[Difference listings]
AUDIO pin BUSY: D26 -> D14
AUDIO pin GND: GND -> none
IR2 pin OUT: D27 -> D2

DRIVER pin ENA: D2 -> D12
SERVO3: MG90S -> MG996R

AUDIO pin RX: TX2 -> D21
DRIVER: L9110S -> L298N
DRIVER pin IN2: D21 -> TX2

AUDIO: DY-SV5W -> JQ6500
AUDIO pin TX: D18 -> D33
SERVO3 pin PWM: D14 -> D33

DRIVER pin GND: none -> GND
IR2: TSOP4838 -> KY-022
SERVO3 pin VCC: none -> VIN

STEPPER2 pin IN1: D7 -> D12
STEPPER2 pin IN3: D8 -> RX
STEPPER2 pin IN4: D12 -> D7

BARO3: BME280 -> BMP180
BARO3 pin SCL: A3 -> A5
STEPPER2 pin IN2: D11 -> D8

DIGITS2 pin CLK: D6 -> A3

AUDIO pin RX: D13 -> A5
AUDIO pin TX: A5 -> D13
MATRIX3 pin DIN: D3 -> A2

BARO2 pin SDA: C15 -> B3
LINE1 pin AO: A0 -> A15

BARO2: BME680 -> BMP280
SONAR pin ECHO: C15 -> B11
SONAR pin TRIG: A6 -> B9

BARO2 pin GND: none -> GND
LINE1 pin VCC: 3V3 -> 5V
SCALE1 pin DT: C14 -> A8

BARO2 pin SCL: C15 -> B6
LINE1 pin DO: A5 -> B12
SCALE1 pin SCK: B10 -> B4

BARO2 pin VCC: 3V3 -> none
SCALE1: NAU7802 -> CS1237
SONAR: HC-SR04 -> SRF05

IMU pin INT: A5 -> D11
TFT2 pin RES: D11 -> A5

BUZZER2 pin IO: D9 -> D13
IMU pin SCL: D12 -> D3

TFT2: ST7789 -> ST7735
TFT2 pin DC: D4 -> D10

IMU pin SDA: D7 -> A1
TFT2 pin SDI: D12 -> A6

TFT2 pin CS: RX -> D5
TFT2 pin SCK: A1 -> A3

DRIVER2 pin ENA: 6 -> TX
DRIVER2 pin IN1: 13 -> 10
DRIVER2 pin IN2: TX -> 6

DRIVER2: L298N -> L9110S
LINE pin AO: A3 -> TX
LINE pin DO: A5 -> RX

* [Exercise description]: Using only the entries above, output the line with "STEPPER2 pin IN3: D8 -> RX", the line with "BUZZER2 pin IO: D9 -> D13", and all lines between them, exactly as they stand.

* [Exercise response]:
STEPPER2 pin IN3: D8 -> RX
STEPPER2 pin IN4: D12 -> D7

BARO3: BME280 -> BMP180
BARO3 pin SCL: A3 -> A5
STEPPER2 pin IN2: D11 -> D8

DIGITS2 pin CLK: D6 -> A3

AUDIO pin RX: D13 -> A5
AUDIO pin TX: A5 -> D13
MATRIX3 pin DIN: D3 -> A2

BARO2 pin SDA: C15 -> B3
LINE1 pin AO: A0 -> A15

BARO2: BME680 -> BMP280
SONAR pin ECHO: C15 -> B11
SONAR pin TRIG: A6 -> B9

BARO2 pin GND: none -> GND
LINE1 pin VCC: 3V3 -> 5V
SCALE1 pin DT: C14 -> A8

BARO2 pin SCL: C15 -> B6
LINE1 pin DO: A5 -> B12
SCALE1 pin SCK: B10 -> B4

BARO2 pin VCC: 3V3 -> none
SCALE1: NAU7802 -> CS1237
SONAR: HC-SR04 -> SRF05

IMU pin INT: A5 -> D11
TFT2 pin RES: D11 -> A5

BUZZER2 pin IO: D9 -> D13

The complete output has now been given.